**Dataset records:**
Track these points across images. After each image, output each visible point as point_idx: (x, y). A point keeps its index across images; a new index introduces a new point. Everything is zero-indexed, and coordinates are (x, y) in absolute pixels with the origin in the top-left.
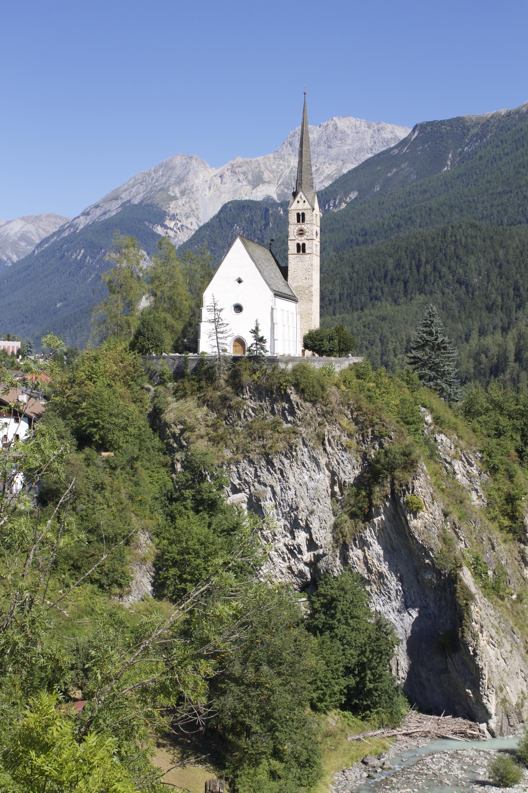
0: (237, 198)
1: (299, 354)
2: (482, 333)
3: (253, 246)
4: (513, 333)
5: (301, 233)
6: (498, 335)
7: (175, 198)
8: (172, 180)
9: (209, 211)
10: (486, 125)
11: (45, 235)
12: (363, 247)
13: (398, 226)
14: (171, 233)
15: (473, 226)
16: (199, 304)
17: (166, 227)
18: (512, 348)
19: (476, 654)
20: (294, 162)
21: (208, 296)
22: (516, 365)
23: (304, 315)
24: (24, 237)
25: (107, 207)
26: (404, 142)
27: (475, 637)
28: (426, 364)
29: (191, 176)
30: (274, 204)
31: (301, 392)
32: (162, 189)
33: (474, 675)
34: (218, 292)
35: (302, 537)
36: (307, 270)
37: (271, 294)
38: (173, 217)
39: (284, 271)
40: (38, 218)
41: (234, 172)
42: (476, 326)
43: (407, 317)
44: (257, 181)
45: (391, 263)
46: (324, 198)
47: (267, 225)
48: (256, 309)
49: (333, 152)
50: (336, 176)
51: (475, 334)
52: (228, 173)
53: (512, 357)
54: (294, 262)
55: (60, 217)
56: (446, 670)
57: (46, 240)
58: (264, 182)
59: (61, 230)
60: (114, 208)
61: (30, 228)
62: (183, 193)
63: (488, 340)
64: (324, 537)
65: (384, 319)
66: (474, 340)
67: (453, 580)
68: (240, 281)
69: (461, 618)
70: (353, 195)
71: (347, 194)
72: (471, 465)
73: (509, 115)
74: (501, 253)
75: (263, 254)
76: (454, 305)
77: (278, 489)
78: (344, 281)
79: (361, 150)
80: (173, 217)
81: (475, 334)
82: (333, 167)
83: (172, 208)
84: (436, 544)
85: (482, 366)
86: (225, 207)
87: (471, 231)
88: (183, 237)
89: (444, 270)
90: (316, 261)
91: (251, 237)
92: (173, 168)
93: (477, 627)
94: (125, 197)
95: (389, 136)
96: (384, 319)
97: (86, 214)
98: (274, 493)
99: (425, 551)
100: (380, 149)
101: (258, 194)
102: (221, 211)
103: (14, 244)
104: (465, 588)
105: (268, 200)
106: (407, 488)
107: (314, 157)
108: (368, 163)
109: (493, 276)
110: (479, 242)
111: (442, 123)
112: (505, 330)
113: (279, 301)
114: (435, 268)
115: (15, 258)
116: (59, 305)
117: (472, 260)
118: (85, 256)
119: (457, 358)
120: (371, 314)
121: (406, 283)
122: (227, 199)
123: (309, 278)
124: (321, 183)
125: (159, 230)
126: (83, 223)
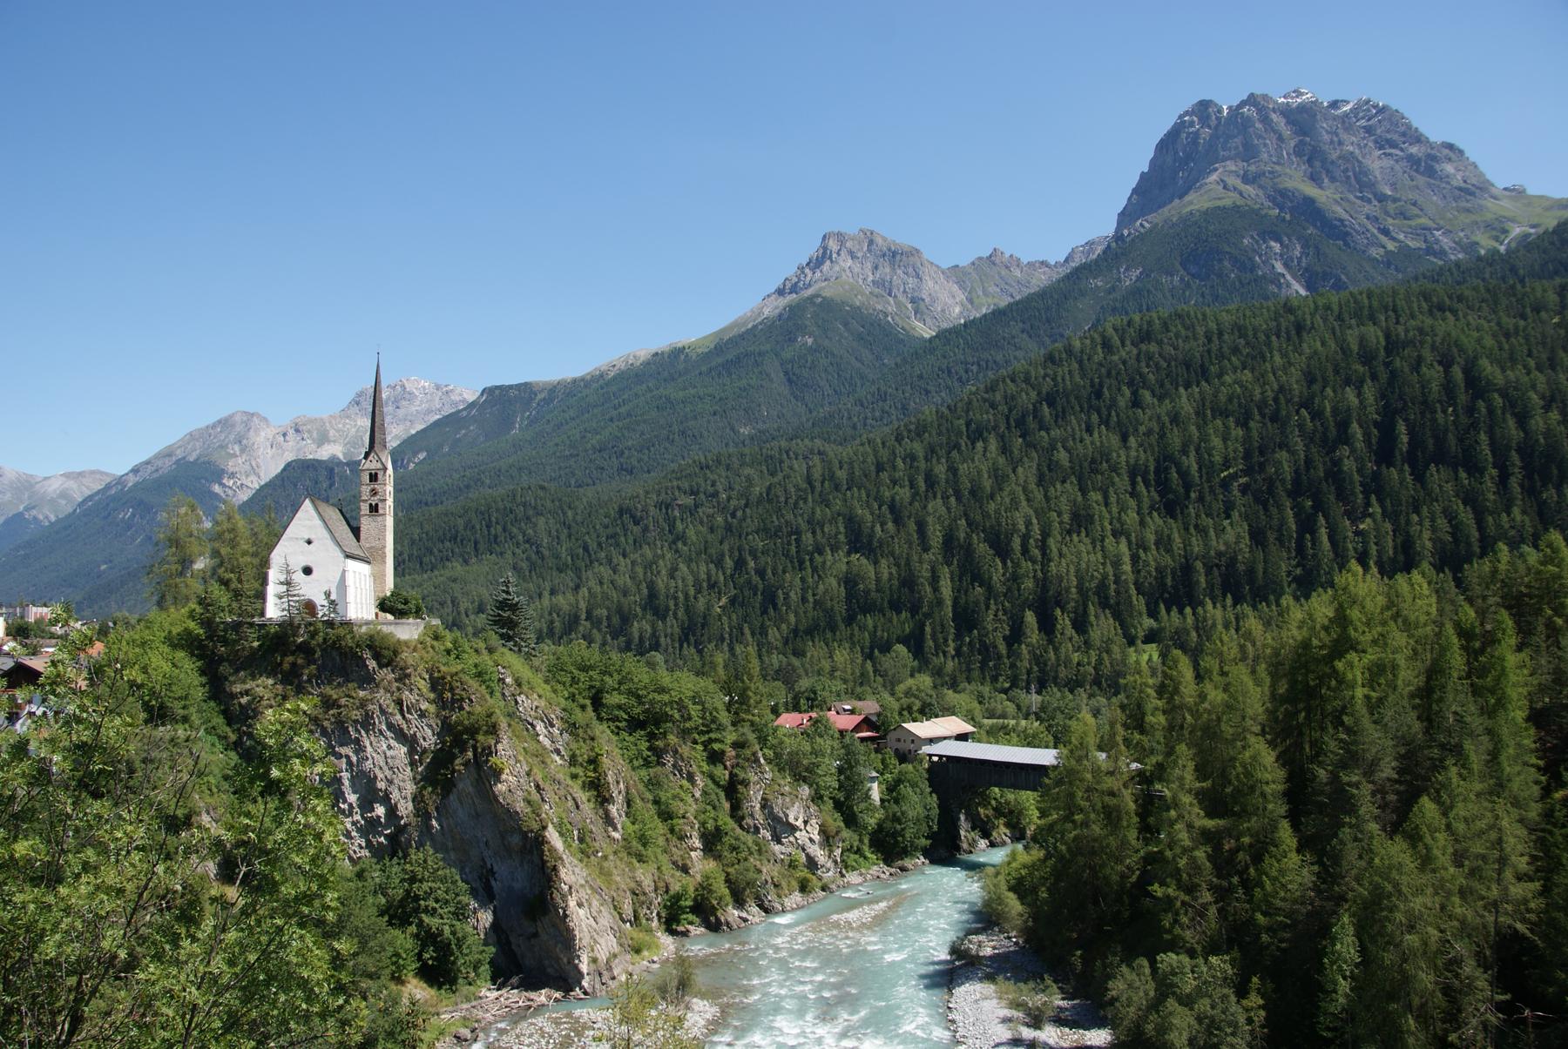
0: (301, 457)
1: (372, 617)
2: (553, 592)
3: (323, 507)
4: (584, 591)
5: (374, 493)
6: (570, 596)
7: (235, 456)
8: (232, 437)
9: (271, 467)
10: (553, 390)
11: (88, 493)
12: (433, 509)
13: (468, 487)
14: (230, 492)
15: (542, 488)
16: (265, 564)
17: (224, 486)
18: (583, 605)
19: (566, 916)
20: (366, 423)
21: (277, 557)
22: (588, 624)
23: (378, 578)
24: (64, 494)
25: (160, 463)
26: (472, 405)
27: (564, 897)
28: (506, 622)
29: (252, 433)
30: (340, 463)
31: (377, 656)
32: (221, 447)
33: (566, 939)
34: (286, 554)
35: (380, 811)
36: (384, 531)
37: (341, 556)
38: (232, 475)
39: (356, 532)
40: (81, 474)
41: (297, 431)
42: (547, 585)
43: (482, 579)
44: (323, 439)
45: (460, 522)
46: (397, 456)
47: (331, 485)
48: (331, 573)
49: (401, 412)
50: (405, 437)
51: (546, 594)
52: (292, 431)
53: (583, 616)
54: (366, 524)
55: (107, 474)
56: (536, 935)
57: (90, 498)
58: (329, 441)
59: (108, 487)
60: (167, 464)
61: (72, 484)
62: (243, 451)
63: (560, 600)
64: (406, 808)
65: (454, 581)
66: (546, 601)
67: (539, 841)
68: (309, 542)
69: (550, 880)
70: (422, 456)
71: (415, 454)
72: (552, 726)
73: (574, 381)
74: (570, 513)
75: (333, 515)
76: (524, 565)
77: (354, 759)
78: (413, 542)
79: (429, 411)
80: (232, 475)
81: (546, 594)
82: (401, 427)
83: (231, 466)
84: (520, 806)
85: (1206, 705)
86: (288, 465)
87: (541, 493)
88: (244, 496)
89: (515, 530)
90: (390, 521)
91: (319, 497)
92: (233, 426)
93: (566, 888)
94: (179, 454)
95: (458, 398)
96: (454, 581)
97: (135, 471)
98: (350, 763)
99: (513, 815)
100: (448, 410)
101: (324, 453)
102: (284, 470)
103: (52, 501)
104: (553, 850)
105: (333, 458)
106: (489, 751)
107: (388, 419)
108: (436, 424)
109: (563, 537)
110: (548, 504)
111: (511, 387)
112: (577, 588)
113: (349, 561)
114: (504, 530)
115: (53, 519)
116: (103, 567)
117: (541, 521)
118: (133, 515)
119: (532, 616)
120: (440, 576)
121: (476, 543)
122: (290, 457)
123: (382, 538)
124: (392, 443)
125: (217, 488)
126: (132, 481)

**Instructions for the task:** Give every line of the items above as a numbered list, omitting blank lines and leaving the pictures out.

**Answer in full:**
1. Track these points across images. After each image, output each visible point as point_idx: (x, y). A point keeps its index across images; a new index introduces a new point. Everything is zero-indexed, and coordinates are (x, y) in absolute pixels with the origin in the top-left.
2. 0: (237, 198)
3. 1: (299, 354)
4. 2: (482, 333)
5. 3: (253, 246)
6. 4: (513, 333)
7. 5: (301, 233)
8. 6: (498, 335)
9. 7: (175, 198)
10. 8: (172, 180)
11. 9: (209, 211)
12. 10: (486, 125)
13. 11: (45, 235)
14. 12: (363, 247)
15. 13: (398, 226)
16. 14: (171, 233)
17. 15: (473, 226)
18. 16: (199, 304)
19. 17: (166, 227)
20. 18: (512, 348)
21. 19: (476, 654)
22. 20: (294, 162)
23. 21: (208, 296)
24. 22: (516, 365)
25. 23: (304, 315)
26. 24: (24, 237)
27. 25: (107, 207)
28. 26: (404, 142)
29. 27: (475, 637)
30. 28: (426, 364)
31. 29: (191, 176)
32. 30: (274, 204)
33. 31: (301, 392)
34. 32: (162, 189)
35. 33: (474, 675)
36. 34: (218, 292)
37. 35: (302, 537)
38. 36: (307, 270)
39. 37: (271, 294)
40. 38: (173, 217)
41. 39: (284, 271)
42. 40: (38, 218)
43. 41: (234, 172)
44. 42: (476, 326)
45. 43: (407, 317)
46. 44: (257, 181)
47. 45: (391, 263)
48. 46: (324, 198)
49. 47: (267, 225)
50. 48: (256, 309)
51. 49: (333, 152)
52. 50: (336, 176)
53. 51: (475, 334)
54. 52: (228, 173)
55. 53: (512, 357)
56. 54: (294, 262)
57. 55: (60, 217)
58. 56: (446, 670)
59. 57: (46, 240)
60. 58: (264, 182)
61. 59: (61, 230)
62. 60: (114, 208)
63. 61: (30, 228)
64. 62: (183, 193)
65. 63: (488, 340)
66. 64: (324, 537)
67. 65: (384, 319)
68. 66: (474, 340)
69. 67: (453, 580)
70. 68: (240, 281)
71. 69: (461, 618)
72. 70: (353, 195)
73. 71: (347, 194)
74. 72: (471, 465)
75. 73: (509, 115)
76. 74: (501, 253)
77. 75: (263, 254)
78. 76: (454, 305)
79. 77: (278, 489)
80. 78: (344, 281)
81. 79: (361, 150)
82. 80: (173, 217)
83. 81: (475, 334)
84. 82: (333, 167)
85. 83: (172, 208)
86. 84: (436, 544)
87. 85: (482, 366)
88. 86: (225, 207)
89. 87: (471, 231)
90. 88: (183, 237)
91. 89: (444, 270)
92. 90: (316, 261)
93. 91: (251, 237)
94. 92: (173, 168)
95. 93: (477, 627)
96. 94: (125, 197)
97. 95: (389, 136)
98. 96: (384, 319)
99. 97: (86, 214)
100. 98: (274, 493)
101. 99: (425, 551)
102. 100: (380, 149)
103. 101: (258, 194)
104. 102: (221, 211)
105. 103: (14, 244)
106. 104: (465, 588)
107. 105: (268, 200)
108. 106: (407, 488)
109. 107: (314, 157)
110. 108: (368, 163)
111. 109: (493, 276)
112. 110: (479, 242)
113. 111: (442, 123)
114. 112: (505, 330)
115. 113: (279, 301)
116. 114: (435, 268)
117. 115: (15, 258)
118. 116: (59, 305)
119. 117: (472, 260)
120. 118: (85, 256)
121. 119: (457, 358)
122. 120: (371, 314)
123. 121: (406, 283)
124. 122: (227, 199)
125. 123: (309, 278)
126. 124: (321, 183)
127. 125: (159, 230)
128. 126: (83, 223)
129. 0: (301, 457)
130. 1: (372, 617)
131. 2: (553, 592)
132. 3: (323, 507)
133. 4: (584, 591)
134. 5: (374, 493)
135. 6: (570, 596)
136. 7: (235, 456)
137. 8: (232, 437)
138. 9: (271, 467)
139. 10: (553, 390)
140. 11: (88, 493)
141. 12: (433, 509)
142. 13: (468, 487)
143. 14: (230, 492)
144. 15: (542, 488)
145. 16: (265, 564)
146. 17: (224, 486)
147. 18: (583, 605)
148. 19: (566, 916)
149. 20: (366, 423)
150. 21: (277, 557)
151. 22: (588, 624)
152. 23: (378, 578)
153. 24: (64, 494)
154. 25: (160, 463)
155. 26: (472, 405)
156. 27: (564, 897)
157. 28: (506, 622)
158. 29: (252, 433)
159. 30: (340, 463)
160. 31: (377, 656)
161. 32: (221, 447)
162. 33: (566, 939)
163. 34: (286, 554)
164. 35: (380, 811)
165. 36: (384, 531)
166. 37: (341, 556)
167. 38: (232, 475)
168. 39: (356, 532)
169. 40: (81, 474)
170. 41: (297, 431)
171. 42: (547, 585)
172. 43: (482, 579)
173. 44: (323, 439)
174. 45: (460, 522)
175. 46: (397, 456)
176. 47: (331, 485)
177. 48: (331, 573)
178. 49: (401, 412)
179. 50: (405, 437)
180. 51: (546, 594)
181. 52: (292, 431)
182. 53: (583, 616)
183. 54: (366, 524)
184. 55: (107, 474)
185. 56: (536, 935)
186. 57: (90, 498)
187. 58: (329, 441)
188. 59: (108, 487)
189. 60: (167, 464)
190. 61: (72, 484)
191. 62: (243, 451)
192. 63: (560, 600)
193. 64: (406, 808)
194. 65: (454, 581)
195. 66: (546, 601)
196. 67: (539, 841)
197. 68: (309, 542)
198. 69: (550, 880)
199. 70: (422, 456)
200. 71: (415, 454)
201. 72: (552, 726)
202. 73: (574, 381)
203. 74: (570, 513)
204. 75: (333, 515)
205. 76: (524, 565)
206. 77: (354, 759)
207. 78: (413, 542)
208. 79: (429, 411)
209. 80: (232, 475)
210. 81: (546, 594)
211. 82: (401, 427)
212. 83: (231, 466)
213. 84: (520, 806)
214. 85: (1206, 705)
215. 86: (288, 465)
216. 87: (541, 493)
217. 88: (244, 496)
218. 89: (515, 530)
219. 90: (390, 521)
220. 91: (319, 497)
221. 92: (233, 426)
222. 93: (566, 888)
223. 94: (179, 454)
224. 95: (458, 398)
225. 96: (454, 581)
226. 97: (135, 471)
227. 98: (350, 763)
228. 99: (513, 815)
229. 100: (448, 410)
230. 101: (324, 453)
231. 102: (284, 470)
232. 103: (52, 501)
233. 104: (553, 850)
234. 105: (333, 458)
235. 106: (489, 751)
236. 107: (388, 419)
237. 108: (436, 424)
238. 109: (563, 537)
239. 110: (548, 504)
240. 111: (511, 387)
241. 112: (577, 588)
242. 113: (349, 561)
243. 114: (504, 530)
244. 115: (53, 519)
245. 116: (103, 567)
246. 117: (541, 521)
247. 118: (133, 515)
248. 119: (532, 616)
249. 120: (440, 576)
250. 121: (476, 543)
251. 122: (290, 457)
252. 123: (382, 538)
253. 124: (392, 443)
254. 125: (217, 488)
255. 126: (132, 481)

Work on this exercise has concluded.